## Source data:
========================================================================

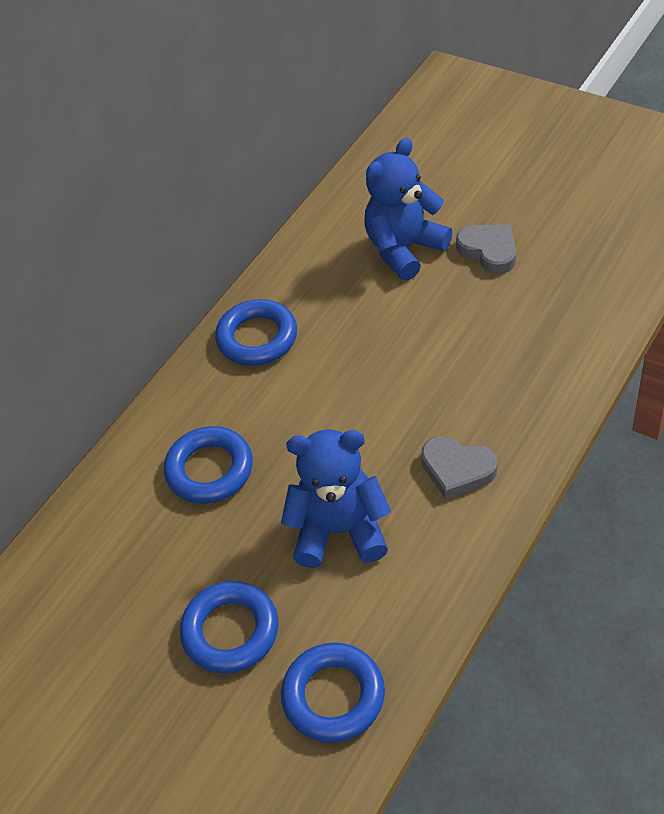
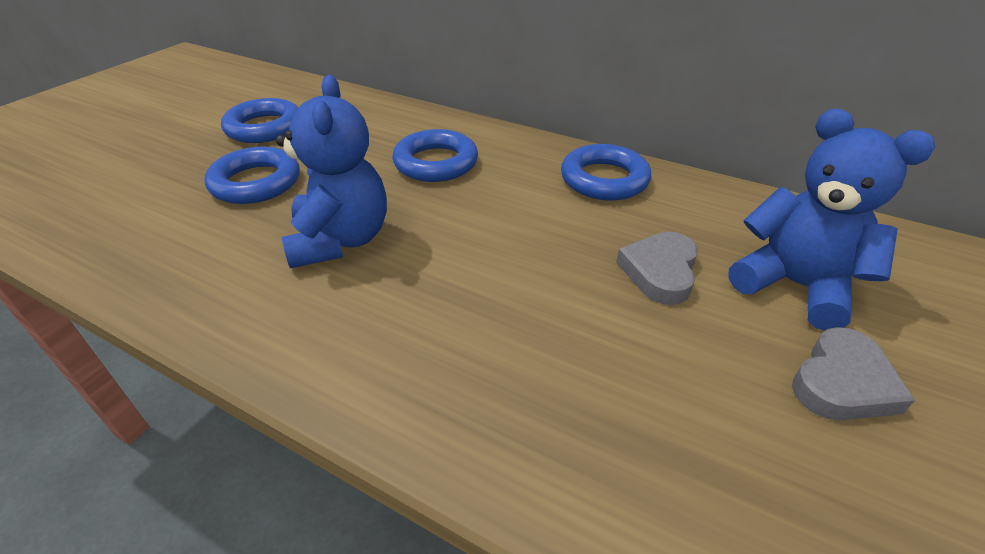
camera: 80 degrees right, 10 degrees down
(333, 696) = (148, 242): blue ring -> blue ring (264, 128)
(457, 469) = (402, 336): grey heart -> grey heart (660, 271)

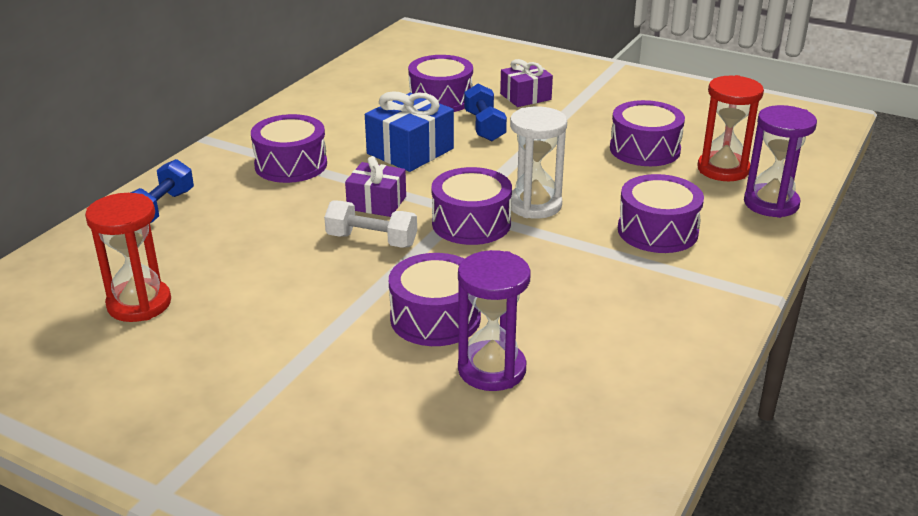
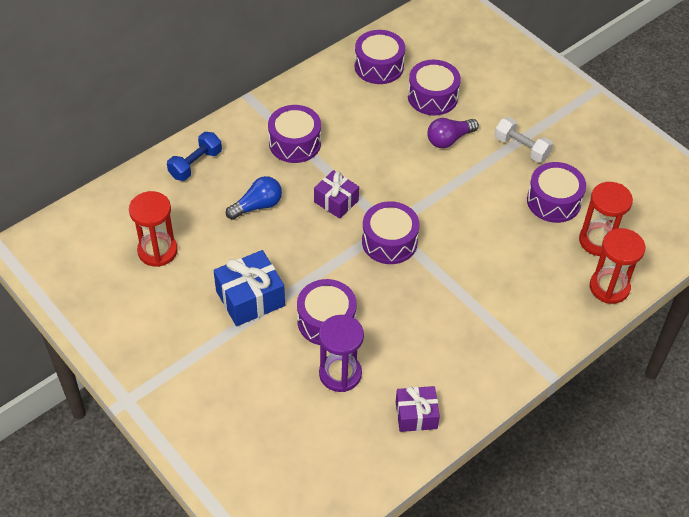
camera: 20 degrees right, 20 degrees up
(270, 228) = (257, 206): none -> blue light bulb
(372, 240) = (317, 238): white dumbbell -> white dumbbell (521, 148)
(410, 151) = (382, 152): blue gift -> blue gift (250, 298)
(484, 126) = (449, 139): blue dumbbell -> purple light bulb
(525, 97) = (498, 112): purple gift -> purple gift (416, 415)
(534, 205) = (441, 237): white hourglass -> none
(657, 231) = (511, 289): purple drum -> purple drum (379, 66)
(771, 203) = (609, 287): purple hourglass -> red hourglass

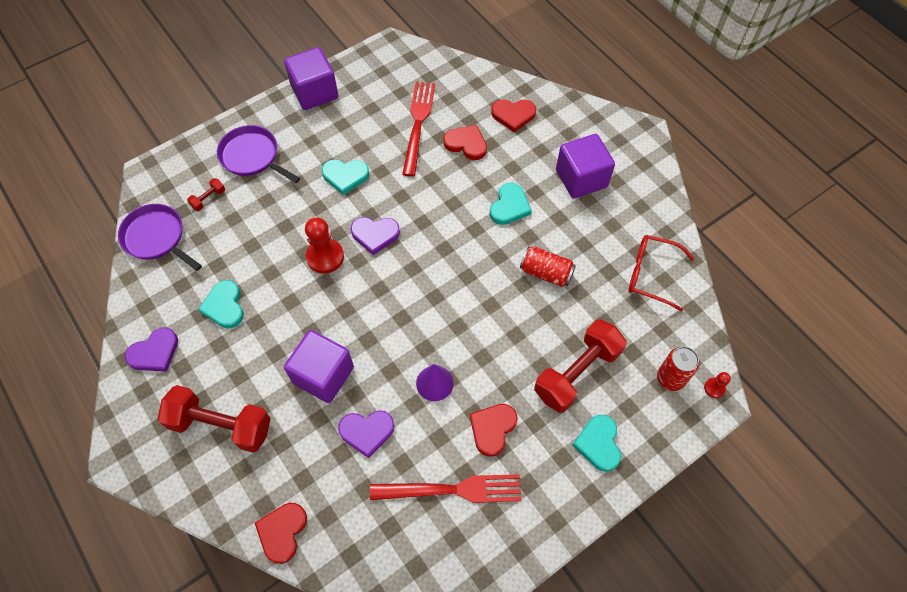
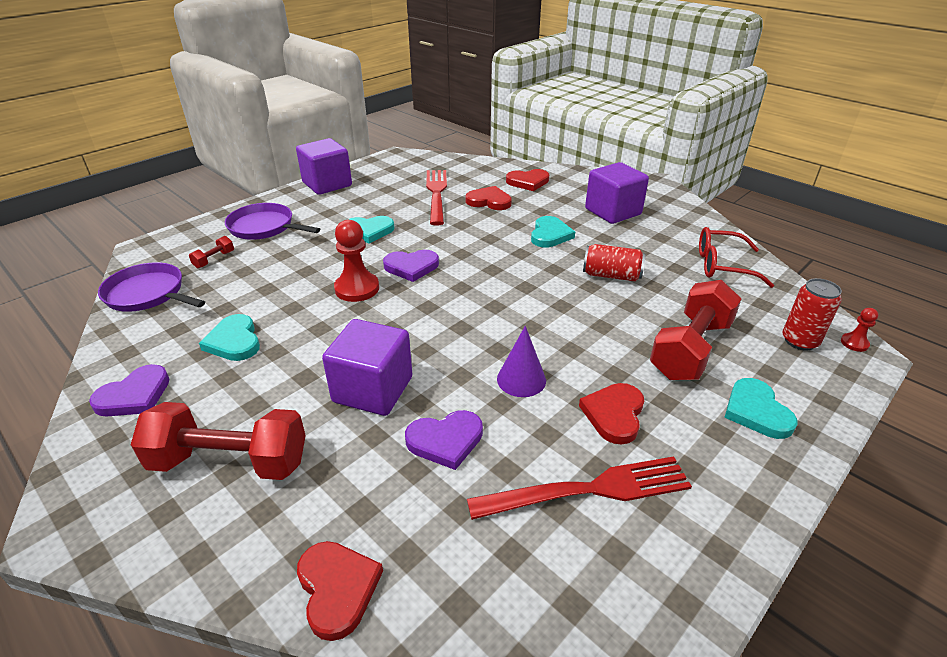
camera: 10 degrees left, 25 degrees down
(282, 532) = (337, 589): red heart -> red heart turned 150 degrees clockwise

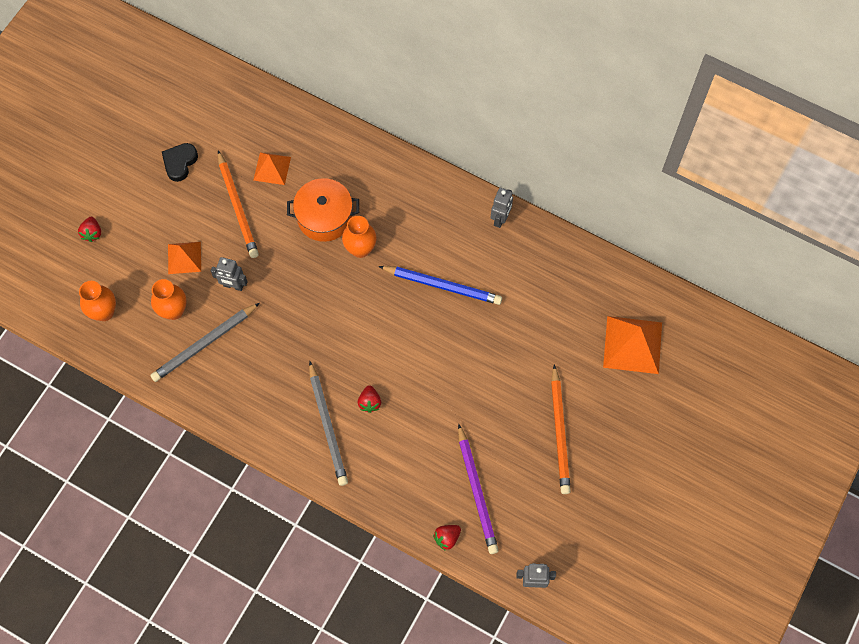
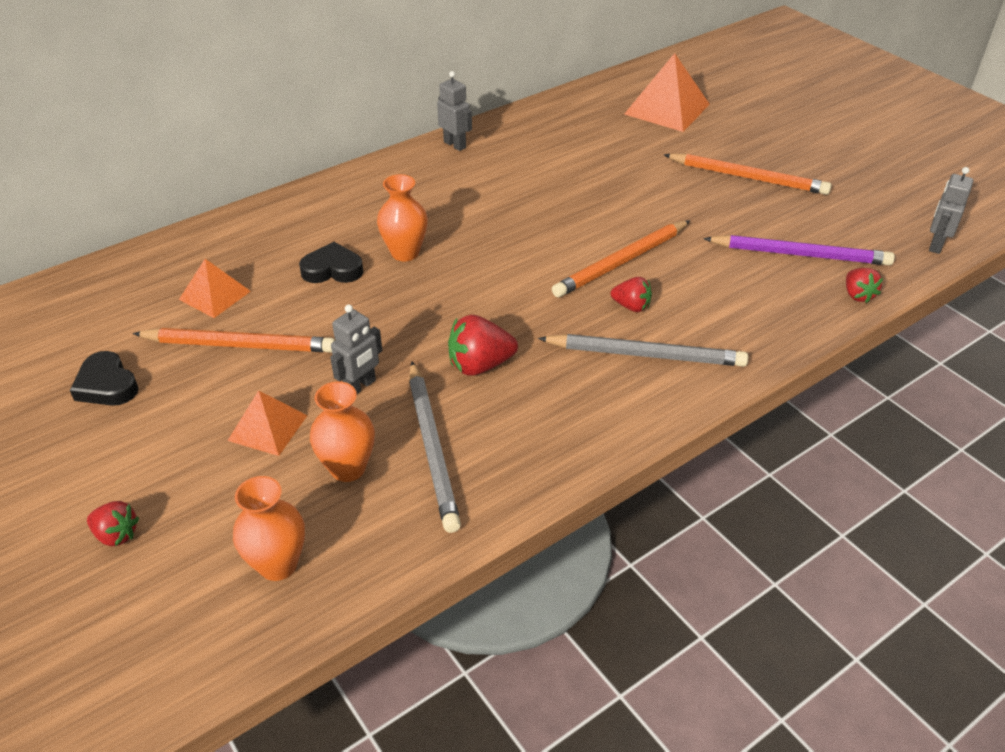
camera: 65 degrees left, 25 degrees down
(277, 339) = (480, 365): none -> red strawberry
(324, 217) = (332, 269): orange pot -> black heart
(413, 381) = (621, 262): none -> orange pencil
(442, 286) = (507, 205): blue pencil -> none

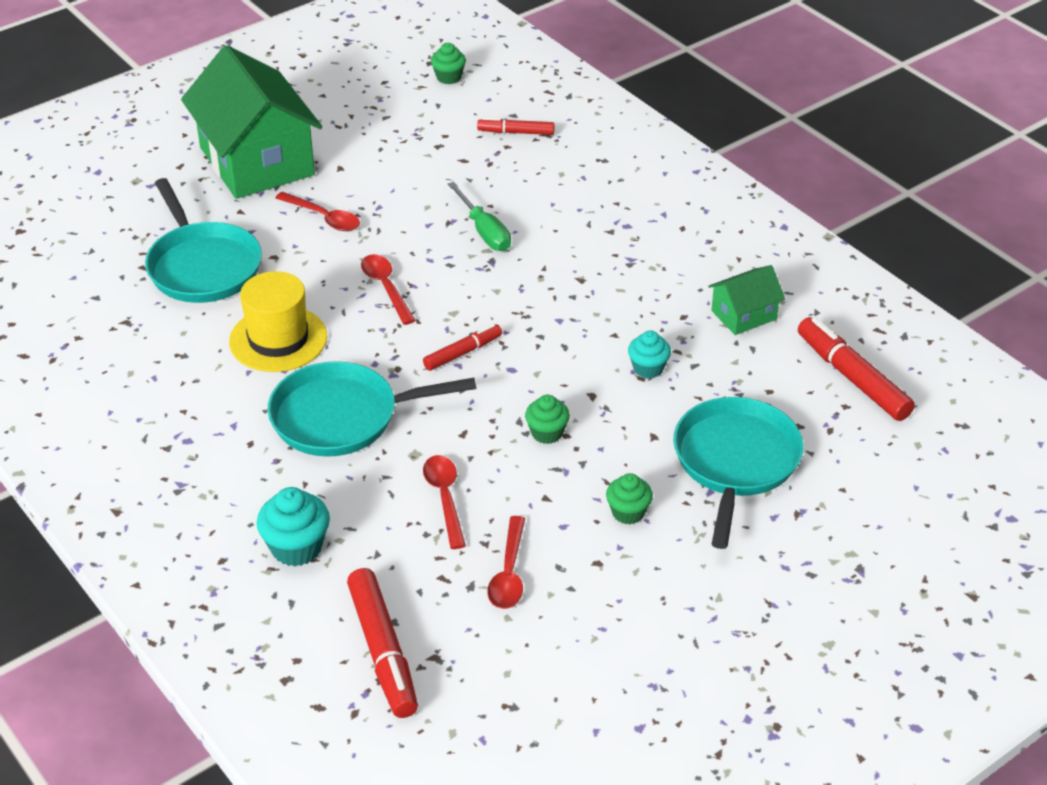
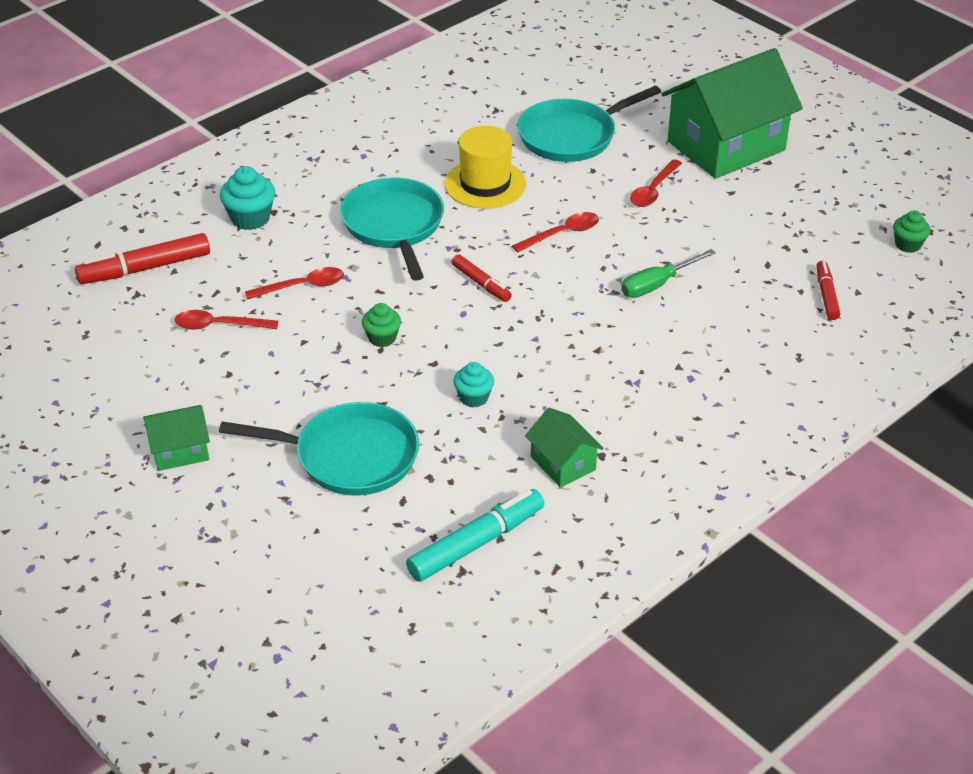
camera: 85 degrees right, 0 degrees up
(628, 512) = (286, 390): green cupcake -> none
(726, 602) = (180, 451): none -> green house
(852, 378) = (476, 543): red marker -> turquoise marker

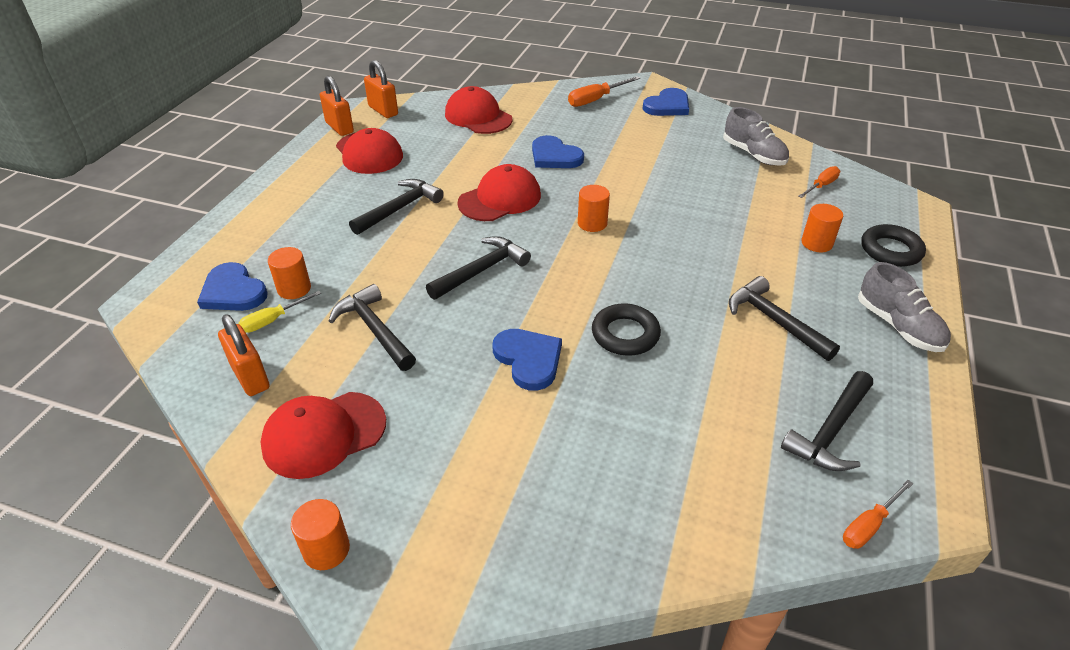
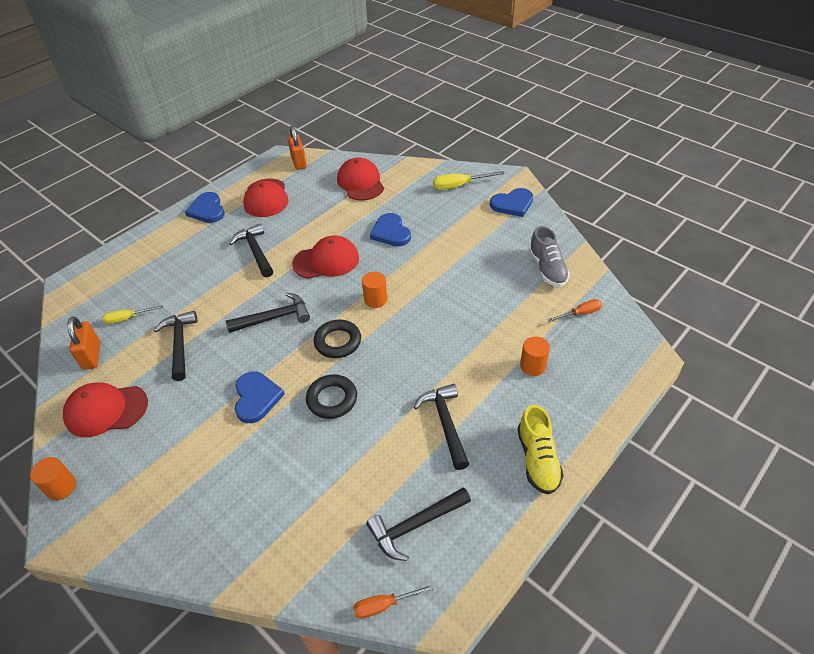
camera: 25 degrees right, 5 degrees up
(233, 291) = (119, 289): blue heart -> blue heart (207, 210)
(294, 289) = (153, 298): orange cylinder -> none
(339, 127) = (261, 171): orange padlock -> none
(399, 208) = (255, 251): black hammer -> black hammer turned 90 degrees counterclockwise
(596, 100) = (459, 185): orange screwdriver -> yellow screwdriver
(890, 250) = (589, 390): black ring -> black ring (338, 342)
(898, 326) = (537, 459): grey shoe -> yellow shoe

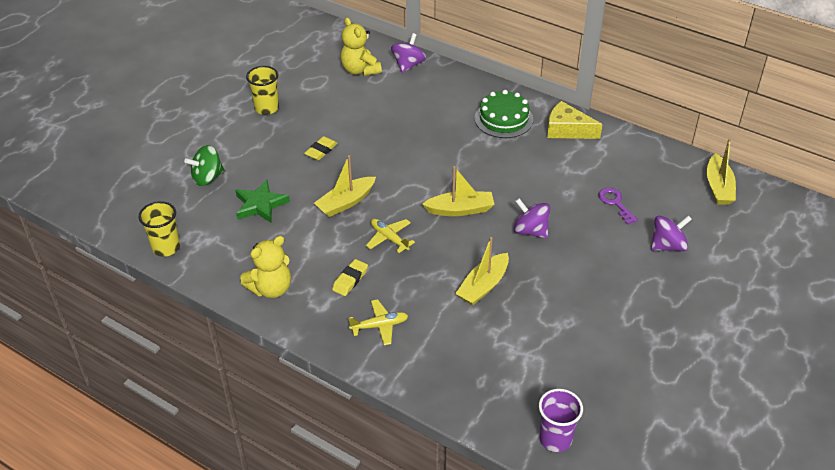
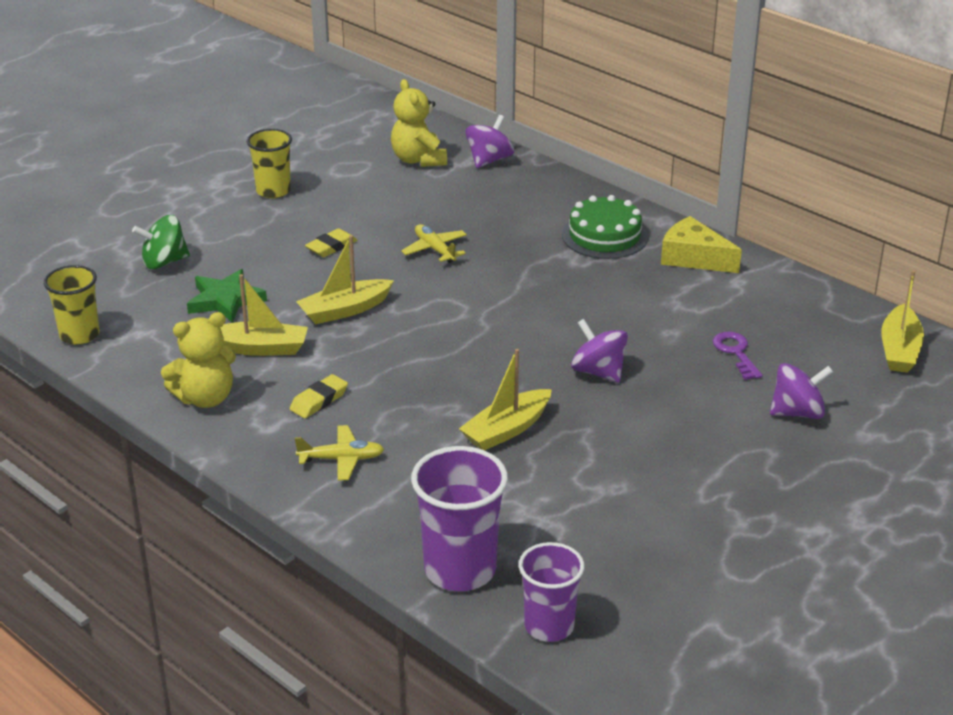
camera: 10 degrees right, 10 degrees down
(389, 238) = (391, 358): yellow plane -> yellow plane (435, 249)
(460, 210) = (504, 336): yellow boat -> yellow boat (259, 348)
(484, 403) = (460, 570): none -> purple cup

========================================================================

## YOUR INSTRUCTIONS:
Nothing but a number should be given: the count of lines above that hold "heart".

## SOLUTION TO THIS EXERCISE:
4